PROBLEM TO WORK ON: The response should be a faithful copy of every record, with nothing left out.

(Scene difference descriptions)
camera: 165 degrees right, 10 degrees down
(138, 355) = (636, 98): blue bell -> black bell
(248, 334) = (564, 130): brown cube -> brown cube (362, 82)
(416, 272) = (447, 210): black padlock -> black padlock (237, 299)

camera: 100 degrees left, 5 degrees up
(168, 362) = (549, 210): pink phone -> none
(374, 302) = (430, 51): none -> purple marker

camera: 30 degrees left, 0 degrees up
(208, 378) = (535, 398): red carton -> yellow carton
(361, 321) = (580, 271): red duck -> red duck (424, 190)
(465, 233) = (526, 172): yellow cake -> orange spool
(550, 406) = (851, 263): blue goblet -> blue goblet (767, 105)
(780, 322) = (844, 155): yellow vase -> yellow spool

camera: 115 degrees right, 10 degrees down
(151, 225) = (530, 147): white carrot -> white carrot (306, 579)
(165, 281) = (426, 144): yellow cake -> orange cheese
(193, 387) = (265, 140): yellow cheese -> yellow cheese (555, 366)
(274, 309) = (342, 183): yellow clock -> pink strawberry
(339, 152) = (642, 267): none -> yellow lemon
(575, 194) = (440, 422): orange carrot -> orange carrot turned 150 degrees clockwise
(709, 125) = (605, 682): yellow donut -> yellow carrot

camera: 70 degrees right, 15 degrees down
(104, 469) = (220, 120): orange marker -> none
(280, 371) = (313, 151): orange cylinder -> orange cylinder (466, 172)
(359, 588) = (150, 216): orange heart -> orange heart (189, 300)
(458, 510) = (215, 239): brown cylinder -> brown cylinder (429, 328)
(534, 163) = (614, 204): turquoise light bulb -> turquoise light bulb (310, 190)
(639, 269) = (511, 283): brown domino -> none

WRITTEN RESPONSE:
camera: 165 degrees right, 10 degrees down
(138, 355) = (636, 98): blue bell -> black bell
(248, 334) = (564, 130): brown cube -> brown cube (362, 82)
(416, 272) = (447, 210): black padlock -> black padlock (237, 299)

camera: 100 degrees left, 5 degrees up
(168, 362) = (549, 210): pink phone -> none
(374, 302) = (430, 51): none -> purple marker

camera: 30 degrees left, 0 degrees up
(208, 378) = (535, 398): red carton -> yellow carton
(361, 321) = (580, 271): red duck -> red duck (424, 190)
(465, 233) = (526, 172): yellow cake -> orange spool
(550, 406) = (851, 263): blue goblet -> blue goblet (767, 105)
(780, 322) = (844, 155): yellow vase -> yellow spool

camera: 115 degrees right, 10 degrees down
(151, 225) = (530, 147): white carrot -> white carrot (306, 579)
(165, 281) = (426, 144): yellow cake -> orange cheese
(193, 387) = (265, 140): yellow cheese -> yellow cheese (555, 366)
(274, 309) = (342, 183): yellow clock -> pink strawberry
(339, 152) = (642, 267): none -> yellow lemon
(575, 194) = (440, 422): orange carrot -> orange carrot turned 150 degrees clockwise
(709, 125) = (605, 682): yellow donut -> yellow carrot

camera: 70 degrees right, 15 degrees down
(104, 469) = (220, 120): orange marker -> none
(280, 371) = (313, 151): orange cylinder -> orange cylinder (466, 172)
(359, 588) = (150, 216): orange heart -> orange heart (189, 300)
(458, 510) = (215, 239): brown cylinder -> brown cylinder (429, 328)
(534, 163) = (614, 204): turquoise light bulb -> turquoise light bulb (310, 190)
(639, 269) = (511, 283): brown domino -> none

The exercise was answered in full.